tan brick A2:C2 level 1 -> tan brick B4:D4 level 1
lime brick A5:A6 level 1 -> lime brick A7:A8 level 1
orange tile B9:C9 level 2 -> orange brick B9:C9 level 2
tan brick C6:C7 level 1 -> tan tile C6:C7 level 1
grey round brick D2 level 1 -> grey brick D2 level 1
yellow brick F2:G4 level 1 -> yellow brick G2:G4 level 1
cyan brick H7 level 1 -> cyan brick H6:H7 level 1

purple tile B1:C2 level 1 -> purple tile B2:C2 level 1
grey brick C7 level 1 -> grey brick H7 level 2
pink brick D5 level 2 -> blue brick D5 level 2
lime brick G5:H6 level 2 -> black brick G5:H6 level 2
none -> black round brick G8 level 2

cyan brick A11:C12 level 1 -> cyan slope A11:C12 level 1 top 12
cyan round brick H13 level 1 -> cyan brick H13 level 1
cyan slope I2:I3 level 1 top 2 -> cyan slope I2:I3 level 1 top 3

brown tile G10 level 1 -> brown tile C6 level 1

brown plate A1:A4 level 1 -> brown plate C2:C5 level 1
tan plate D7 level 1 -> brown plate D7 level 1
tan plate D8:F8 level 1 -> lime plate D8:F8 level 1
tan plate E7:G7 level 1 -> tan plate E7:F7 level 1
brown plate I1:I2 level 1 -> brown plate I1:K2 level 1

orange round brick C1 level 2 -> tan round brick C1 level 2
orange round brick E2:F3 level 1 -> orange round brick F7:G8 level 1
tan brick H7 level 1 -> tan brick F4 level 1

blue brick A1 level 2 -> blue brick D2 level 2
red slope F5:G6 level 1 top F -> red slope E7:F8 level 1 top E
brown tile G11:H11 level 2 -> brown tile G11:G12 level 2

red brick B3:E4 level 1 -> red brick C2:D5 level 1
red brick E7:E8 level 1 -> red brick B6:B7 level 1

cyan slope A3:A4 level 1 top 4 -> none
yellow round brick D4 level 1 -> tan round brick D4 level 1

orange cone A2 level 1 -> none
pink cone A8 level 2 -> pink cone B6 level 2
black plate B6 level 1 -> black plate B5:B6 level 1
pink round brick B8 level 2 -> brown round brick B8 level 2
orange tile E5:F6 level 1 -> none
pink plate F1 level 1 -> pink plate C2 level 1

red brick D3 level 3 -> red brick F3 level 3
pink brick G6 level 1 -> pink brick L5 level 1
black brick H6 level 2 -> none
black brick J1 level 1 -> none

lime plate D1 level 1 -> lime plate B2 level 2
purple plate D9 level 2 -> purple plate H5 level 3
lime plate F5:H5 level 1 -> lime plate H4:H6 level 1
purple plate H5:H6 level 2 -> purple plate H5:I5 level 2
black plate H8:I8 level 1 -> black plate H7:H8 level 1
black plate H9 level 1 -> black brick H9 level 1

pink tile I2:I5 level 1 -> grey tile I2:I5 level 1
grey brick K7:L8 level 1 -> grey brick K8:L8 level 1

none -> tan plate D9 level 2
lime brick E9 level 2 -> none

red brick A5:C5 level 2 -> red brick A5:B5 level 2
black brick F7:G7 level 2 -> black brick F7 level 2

* * *

EXERCISE AIM.
Your answer should be the lines above from the one containing "tan plate D7" through the one containing "red brick B3:E4", copied exactly and with both ends kept.

RESPONSE TO THE TASK.
tan plate D7 level 1 -> brown plate D7 level 1
tan plate D8:F8 level 1 -> lime plate D8:F8 level 1
tan plate E7:G7 level 1 -> tan plate E7:F7 level 1
brown plate I1:I2 level 1 -> brown plate I1:K2 level 1

orange round brick C1 level 2 -> tan round brick C1 level 2
orange round brick E2:F3 level 1 -> orange round brick F7:G8 level 1
tan brick H7 level 1 -> tan brick F4 level 1

blue brick A1 level 2 -> blue brick D2 level 2
red slope F5:G6 level 1 top F -> red slope E7:F8 level 1 top E
brown tile G11:H11 level 2 -> brown tile G11:G12 level 2

red brick B3:E4 level 1 -> red brick C2:D5 level 1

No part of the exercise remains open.